(Directions) Find "MIC3 pin VCC: none -> 5V" in the material below and restate exactly the line holding it together with every line that comes after.

(Data section)
- - -
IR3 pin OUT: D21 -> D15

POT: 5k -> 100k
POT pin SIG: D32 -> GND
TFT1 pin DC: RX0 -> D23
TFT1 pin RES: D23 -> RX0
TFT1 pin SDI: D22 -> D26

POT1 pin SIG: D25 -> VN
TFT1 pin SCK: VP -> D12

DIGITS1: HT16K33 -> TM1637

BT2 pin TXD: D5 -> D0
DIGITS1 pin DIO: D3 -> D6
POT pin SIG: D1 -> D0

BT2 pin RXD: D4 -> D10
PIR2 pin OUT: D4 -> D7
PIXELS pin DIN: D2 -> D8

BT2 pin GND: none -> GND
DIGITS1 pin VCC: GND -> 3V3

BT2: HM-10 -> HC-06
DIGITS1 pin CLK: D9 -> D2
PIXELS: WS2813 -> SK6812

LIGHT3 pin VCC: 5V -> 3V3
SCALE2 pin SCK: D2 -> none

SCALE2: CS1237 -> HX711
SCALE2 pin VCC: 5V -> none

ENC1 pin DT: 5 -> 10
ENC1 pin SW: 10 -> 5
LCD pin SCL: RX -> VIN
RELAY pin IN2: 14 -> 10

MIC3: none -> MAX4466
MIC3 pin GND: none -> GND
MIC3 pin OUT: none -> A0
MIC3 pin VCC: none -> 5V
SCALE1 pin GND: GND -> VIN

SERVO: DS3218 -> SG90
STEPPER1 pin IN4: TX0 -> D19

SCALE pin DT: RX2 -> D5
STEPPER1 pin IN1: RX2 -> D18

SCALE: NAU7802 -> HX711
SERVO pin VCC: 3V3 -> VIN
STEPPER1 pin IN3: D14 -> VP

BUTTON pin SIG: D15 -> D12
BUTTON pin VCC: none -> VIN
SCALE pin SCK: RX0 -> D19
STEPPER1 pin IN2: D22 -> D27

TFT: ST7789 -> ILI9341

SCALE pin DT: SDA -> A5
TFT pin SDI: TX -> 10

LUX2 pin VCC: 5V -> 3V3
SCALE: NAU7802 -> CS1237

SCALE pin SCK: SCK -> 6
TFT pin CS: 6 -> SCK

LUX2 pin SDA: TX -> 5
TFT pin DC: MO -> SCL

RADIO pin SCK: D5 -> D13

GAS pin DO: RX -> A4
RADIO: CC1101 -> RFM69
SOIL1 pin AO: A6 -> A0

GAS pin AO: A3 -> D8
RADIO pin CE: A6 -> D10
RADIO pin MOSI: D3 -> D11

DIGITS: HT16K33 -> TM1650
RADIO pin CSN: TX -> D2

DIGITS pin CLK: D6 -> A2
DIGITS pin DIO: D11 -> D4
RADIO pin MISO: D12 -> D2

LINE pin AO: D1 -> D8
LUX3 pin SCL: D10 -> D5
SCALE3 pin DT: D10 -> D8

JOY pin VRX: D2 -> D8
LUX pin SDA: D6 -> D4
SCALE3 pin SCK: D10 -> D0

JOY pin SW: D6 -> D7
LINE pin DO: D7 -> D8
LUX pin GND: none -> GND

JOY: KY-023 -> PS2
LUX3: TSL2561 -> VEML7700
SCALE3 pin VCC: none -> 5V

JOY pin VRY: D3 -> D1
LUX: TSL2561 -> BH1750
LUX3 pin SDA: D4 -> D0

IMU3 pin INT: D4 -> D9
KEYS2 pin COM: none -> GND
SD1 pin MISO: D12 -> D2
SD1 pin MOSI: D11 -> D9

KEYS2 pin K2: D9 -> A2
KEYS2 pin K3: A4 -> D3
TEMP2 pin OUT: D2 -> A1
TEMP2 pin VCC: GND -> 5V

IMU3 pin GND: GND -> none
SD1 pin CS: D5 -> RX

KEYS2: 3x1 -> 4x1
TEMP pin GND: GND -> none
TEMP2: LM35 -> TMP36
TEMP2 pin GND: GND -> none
- - -
(Problem solution)
MIC3 pin VCC: none -> 5V
SCALE1 pin GND: GND -> VIN

SERVO: DS3218 -> SG90
STEPPER1 pin IN4: TX0 -> D19

SCALE pin DT: RX2 -> D5
STEPPER1 pin IN1: RX2 -> D18

SCALE: NAU7802 -> HX711
SERVO pin VCC: 3V3 -> VIN
STEPPER1 pin IN3: D14 -> VP

BUTTON pin SIG: D15 -> D12
BUTTON pin VCC: none -> VIN
SCALE pin SCK: RX0 -> D19
STEPPER1 pin IN2: D22 -> D27

TFT: ST7789 -> ILI9341

SCALE pin DT: SDA -> A5
TFT pin SDI: TX -> 10

LUX2 pin VCC: 5V -> 3V3
SCALE: NAU7802 -> CS1237

SCALE pin SCK: SCK -> 6
TFT pin CS: 6 -> SCK

LUX2 pin SDA: TX -> 5
TFT pin DC: MO -> SCL

RADIO pin SCK: D5 -> D13

GAS pin DO: RX -> A4
RADIO: CC1101 -> RFM69
SOIL1 pin AO: A6 -> A0

GAS pin AO: A3 -> D8
RADIO pin CE: A6 -> D10
RADIO pin MOSI: D3 -> D11

DIGITS: HT16K33 -> TM1650
RADIO pin CSN: TX -> D2

DIGITS pin CLK: D6 -> A2
DIGITS pin DIO: D11 -> D4
RADIO pin MISO: D12 -> D2

LINE pin AO: D1 -> D8
LUX3 pin SCL: D10 -> D5
SCALE3 pin DT: D10 -> D8

JOY pin VRX: D2 -> D8
LUX pin SDA: D6 -> D4
SCALE3 pin SCK: D10 -> D0

JOY pin SW: D6 -> D7
LINE pin DO: D7 -> D8
LUX pin GND: none -> GND

JOY: KY-023 -> PS2
LUX3: TSL2561 -> VEML7700
SCALE3 pin VCC: none -> 5V

JOY pin VRY: D3 -> D1
LUX: TSL2561 -> BH1750
LUX3 pin SDA: D4 -> D0

IMU3 pin INT: D4 -> D9
KEYS2 pin COM: none -> GND
SD1 pin MISO: D12 -> D2
SD1 pin MOSI: D11 -> D9

KEYS2 pin K2: D9 -> A2
KEYS2 pin K3: A4 -> D3
TEMP2 pin OUT: D2 -> A1
TEMP2 pin VCC: GND -> 5V

IMU3 pin GND: GND -> none
SD1 pin CS: D5 -> RX

KEYS2: 3x1 -> 4x1
TEMP pin GND: GND -> none
TEMP2: LM35 -> TMP36
TEMP2 pin GND: GND -> none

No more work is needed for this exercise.